▸ **Directions for this task**: Give the rows below as a Markdown table with the columns No. and Line, numbering each line. Leave out blank lines and the pictures.
== == ==
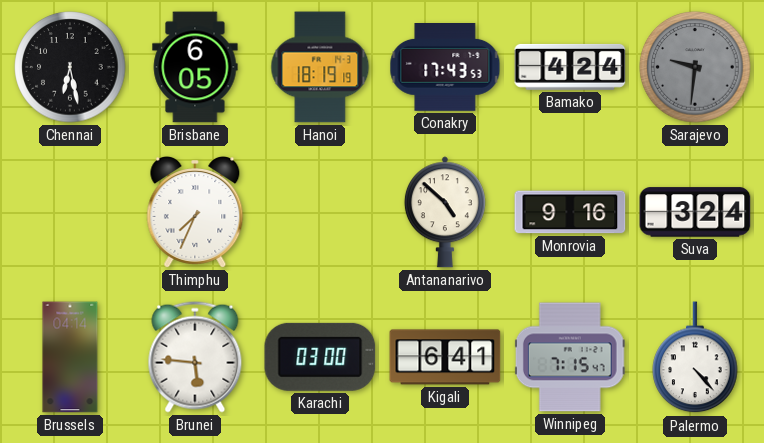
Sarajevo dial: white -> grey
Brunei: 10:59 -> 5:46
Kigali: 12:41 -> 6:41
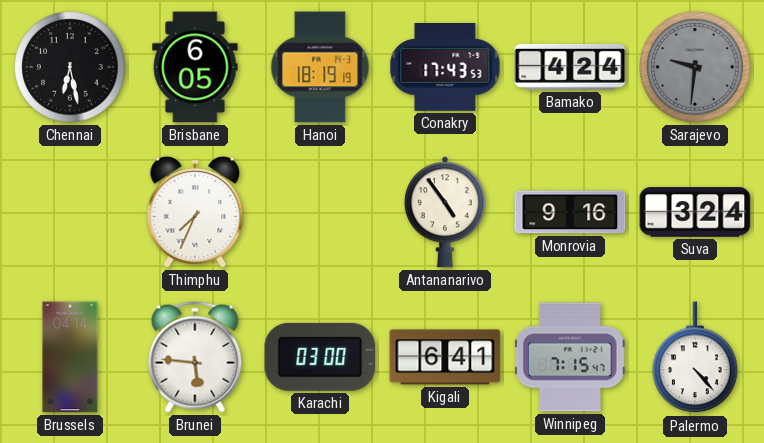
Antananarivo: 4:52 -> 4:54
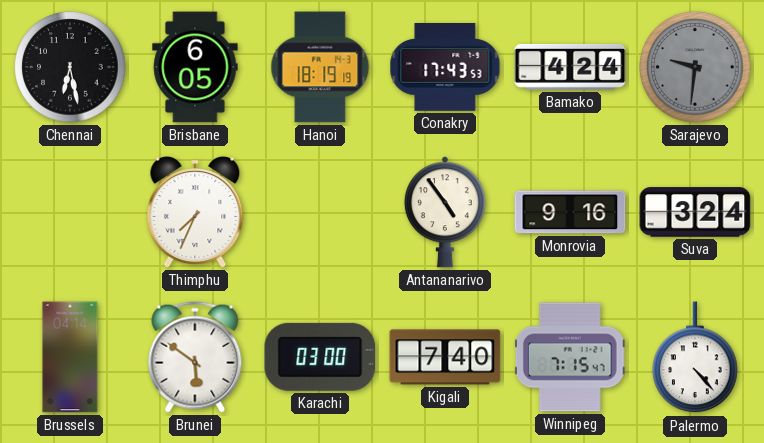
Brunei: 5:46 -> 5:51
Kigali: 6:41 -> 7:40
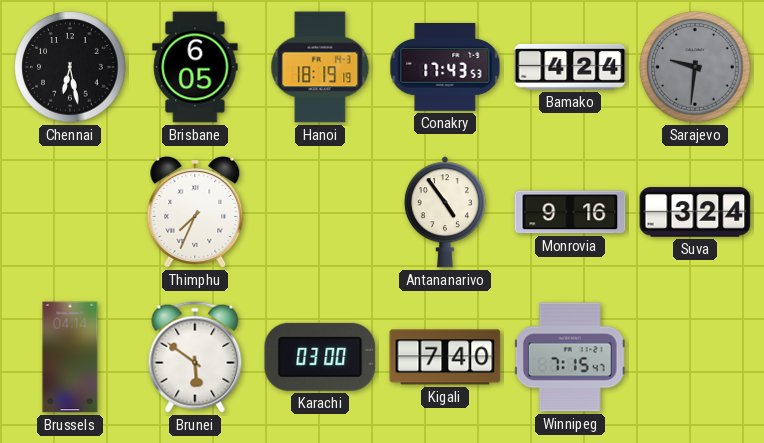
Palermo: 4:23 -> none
== == ==
▸ **Written solution**:
| No. | Line |
|---|---|
| 1 | Sarajevo dial: white -> grey |
| 2 | Brunei: 10:59 -> 5:46 |
| 3 | Kigali: 12:41 -> 6:41 |
| 4 | Antananarivo: 4:52 -> 4:54 |
| 5 | Brunei: 5:46 -> 5:51 |
| 6 | Kigali: 6:41 -> 7:40 |
| 7 | Palermo: 4:23 -> none |